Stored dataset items
======

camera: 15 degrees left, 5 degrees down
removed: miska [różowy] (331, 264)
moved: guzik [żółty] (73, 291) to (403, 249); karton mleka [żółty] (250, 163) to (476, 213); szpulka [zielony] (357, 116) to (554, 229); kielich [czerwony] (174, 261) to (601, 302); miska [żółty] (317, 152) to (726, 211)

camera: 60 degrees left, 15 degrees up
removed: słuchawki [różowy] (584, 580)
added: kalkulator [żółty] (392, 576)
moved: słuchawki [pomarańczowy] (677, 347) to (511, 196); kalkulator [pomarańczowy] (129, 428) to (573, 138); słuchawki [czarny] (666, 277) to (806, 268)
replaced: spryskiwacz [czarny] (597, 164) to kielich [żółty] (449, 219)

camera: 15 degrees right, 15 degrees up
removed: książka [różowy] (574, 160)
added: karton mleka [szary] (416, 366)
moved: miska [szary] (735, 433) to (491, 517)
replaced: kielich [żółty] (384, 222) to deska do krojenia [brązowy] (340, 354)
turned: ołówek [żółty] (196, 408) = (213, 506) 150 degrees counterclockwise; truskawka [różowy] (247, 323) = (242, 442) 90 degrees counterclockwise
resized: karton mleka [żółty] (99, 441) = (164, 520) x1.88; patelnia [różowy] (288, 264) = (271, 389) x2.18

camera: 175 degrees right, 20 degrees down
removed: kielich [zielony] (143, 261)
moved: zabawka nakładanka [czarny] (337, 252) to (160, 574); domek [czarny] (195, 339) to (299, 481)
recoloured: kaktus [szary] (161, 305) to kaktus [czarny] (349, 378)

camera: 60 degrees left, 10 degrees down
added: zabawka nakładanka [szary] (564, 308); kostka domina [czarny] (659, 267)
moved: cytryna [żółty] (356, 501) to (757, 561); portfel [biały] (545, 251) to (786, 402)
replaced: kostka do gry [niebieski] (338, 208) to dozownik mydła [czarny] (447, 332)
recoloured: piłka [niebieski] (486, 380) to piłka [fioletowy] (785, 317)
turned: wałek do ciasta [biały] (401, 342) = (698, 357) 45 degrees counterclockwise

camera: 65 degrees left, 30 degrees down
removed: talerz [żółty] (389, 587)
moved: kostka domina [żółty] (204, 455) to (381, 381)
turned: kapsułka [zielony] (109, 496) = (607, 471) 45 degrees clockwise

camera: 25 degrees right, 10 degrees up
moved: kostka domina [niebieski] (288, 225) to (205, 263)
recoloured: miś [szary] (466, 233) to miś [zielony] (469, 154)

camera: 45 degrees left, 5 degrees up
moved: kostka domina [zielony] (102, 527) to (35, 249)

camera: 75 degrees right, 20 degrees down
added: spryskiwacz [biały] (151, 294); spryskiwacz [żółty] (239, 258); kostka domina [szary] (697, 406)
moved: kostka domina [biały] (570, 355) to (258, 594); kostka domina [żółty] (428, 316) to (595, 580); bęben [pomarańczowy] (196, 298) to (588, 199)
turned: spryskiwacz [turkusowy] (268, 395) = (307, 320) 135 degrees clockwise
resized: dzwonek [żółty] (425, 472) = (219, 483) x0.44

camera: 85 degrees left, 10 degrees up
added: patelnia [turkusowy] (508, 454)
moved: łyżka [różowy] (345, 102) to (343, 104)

======

To do → All of the data is to be transcribed exactly as written.

Your solution →
camera: 15 degrees left, 5 degrees down
removed: miska [różowy] (331, 264)
moved: guzik [żółty] (73, 291) to (403, 249); karton mleka [żółty] (250, 163) to (476, 213); szpulka [zielony] (357, 116) to (554, 229); kielich [czerwony] (174, 261) to (601, 302); miska [żółty] (317, 152) to (726, 211)

camera: 60 degrees left, 15 degrees up
removed: słuchawki [różowy] (584, 580)
added: kalkulator [żółty] (392, 576)
moved: słuchawki [pomarańczowy] (677, 347) to (511, 196); kalkulator [pomarańczowy] (129, 428) to (573, 138); słuchawki [czarny] (666, 277) to (806, 268)
replaced: spryskiwacz [czarny] (597, 164) to kielich [żółty] (449, 219)

camera: 15 degrees right, 15 degrees up
removed: książka [różowy] (574, 160)
added: karton mleka [szary] (416, 366)
moved: miska [szary] (735, 433) to (491, 517)
replaced: kielich [żółty] (384, 222) to deska do krojenia [brązowy] (340, 354)
turned: ołówek [żółty] (196, 408) = (213, 506) 150 degrees counterclockwise; truskawka [różowy] (247, 323) = (242, 442) 90 degrees counterclockwise
resized: karton mleka [żółty] (99, 441) = (164, 520) x1.88; patelnia [różowy] (288, 264) = (271, 389) x2.18

camera: 175 degrees right, 20 degrees down
removed: kielich [zielony] (143, 261)
moved: zabawka nakładanka [czarny] (337, 252) to (160, 574); domek [czarny] (195, 339) to (299, 481)
recoloured: kaktus [szary] (161, 305) to kaktus [czarny] (349, 378)

camera: 60 degrees left, 10 degrees down
added: zabawka nakładanka [szary] (564, 308); kostka domina [czarny] (659, 267)
moved: cytryna [żółty] (356, 501) to (757, 561); portfel [biały] (545, 251) to (786, 402)
replaced: kostka do gry [niebieski] (338, 208) to dozownik mydła [czarny] (447, 332)
recoloured: piłka [niebieski] (486, 380) to piłka [fioletowy] (785, 317)
turned: wałek do ciasta [biały] (401, 342) = (698, 357) 45 degrees counterclockwise

camera: 65 degrees left, 30 degrees down
removed: talerz [żółty] (389, 587)
moved: kostka domina [żółty] (204, 455) to (381, 381)
turned: kapsułka [zielony] (109, 496) = (607, 471) 45 degrees clockwise

camera: 25 degrees right, 10 degrees up
moved: kostka domina [niebieski] (288, 225) to (205, 263)
recoloured: miś [szary] (466, 233) to miś [zielony] (469, 154)

camera: 45 degrees left, 5 degrees up
moved: kostka domina [zielony] (102, 527) to (35, 249)

camera: 75 degrees right, 20 degrees down
added: spryskiwacz [biały] (151, 294); spryskiwacz [żółty] (239, 258); kostka domina [szary] (697, 406)
moved: kostka domina [biały] (570, 355) to (258, 594); kostka domina [żółty] (428, 316) to (595, 580); bęben [pomarańczowy] (196, 298) to (588, 199)
turned: spryskiwacz [turkusowy] (268, 395) = (307, 320) 135 degrees clockwise
resized: dzwonek [żółty] (425, 472) = (219, 483) x0.44

camera: 85 degrees left, 10 degrees up
added: patelnia [turkusowy] (508, 454)
moved: łyżka [różowy] (345, 102) to (343, 104)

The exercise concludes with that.